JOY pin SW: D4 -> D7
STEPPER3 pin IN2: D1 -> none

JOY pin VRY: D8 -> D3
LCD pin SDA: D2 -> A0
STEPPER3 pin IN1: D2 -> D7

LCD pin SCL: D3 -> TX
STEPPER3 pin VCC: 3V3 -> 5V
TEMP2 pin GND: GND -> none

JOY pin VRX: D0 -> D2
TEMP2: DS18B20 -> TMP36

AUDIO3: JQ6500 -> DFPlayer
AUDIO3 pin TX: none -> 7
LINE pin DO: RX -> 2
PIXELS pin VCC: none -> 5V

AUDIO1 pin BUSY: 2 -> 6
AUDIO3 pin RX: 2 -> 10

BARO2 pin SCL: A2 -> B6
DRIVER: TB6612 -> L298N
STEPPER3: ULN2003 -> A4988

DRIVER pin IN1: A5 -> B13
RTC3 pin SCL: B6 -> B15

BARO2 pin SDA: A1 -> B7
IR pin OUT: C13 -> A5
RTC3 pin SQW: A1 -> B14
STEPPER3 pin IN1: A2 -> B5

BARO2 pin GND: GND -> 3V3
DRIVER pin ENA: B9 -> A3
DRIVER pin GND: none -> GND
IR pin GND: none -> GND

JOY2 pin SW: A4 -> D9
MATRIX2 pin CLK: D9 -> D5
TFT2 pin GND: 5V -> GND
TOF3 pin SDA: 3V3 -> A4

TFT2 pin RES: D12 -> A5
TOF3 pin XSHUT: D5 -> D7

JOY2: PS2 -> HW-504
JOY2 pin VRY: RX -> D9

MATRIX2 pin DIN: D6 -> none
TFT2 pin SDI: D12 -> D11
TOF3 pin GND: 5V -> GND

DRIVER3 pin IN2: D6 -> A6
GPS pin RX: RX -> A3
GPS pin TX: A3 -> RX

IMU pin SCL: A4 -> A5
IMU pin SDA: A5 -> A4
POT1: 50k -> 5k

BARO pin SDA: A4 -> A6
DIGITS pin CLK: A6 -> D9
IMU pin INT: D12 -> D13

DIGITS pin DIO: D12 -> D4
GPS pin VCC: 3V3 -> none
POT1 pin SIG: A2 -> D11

------------------------

_Task statement_. From the line containing "TFT2 pin RES: D12 -> A5" to the final line above, output everything. Change nothing and add nothing.

_Problem solution_.
TFT2 pin RES: D12 -> A5
TOF3 pin XSHUT: D5 -> D7

JOY2: PS2 -> HW-504
JOY2 pin VRY: RX -> D9

MATRIX2 pin DIN: D6 -> none
TFT2 pin SDI: D12 -> D11
TOF3 pin GND: 5V -> GND

DRIVER3 pin IN2: D6 -> A6
GPS pin RX: RX -> A3
GPS pin TX: A3 -> RX

IMU pin SCL: A4 -> A5
IMU pin SDA: A5 -> A4
POT1: 50k -> 5k

BARO pin SDA: A4 -> A6
DIGITS pin CLK: A6 -> D9
IMU pin INT: D12 -> D13

DIGITS pin DIO: D12 -> D4
GPS pin VCC: 3V3 -> none
POT1 pin SIG: A2 -> D11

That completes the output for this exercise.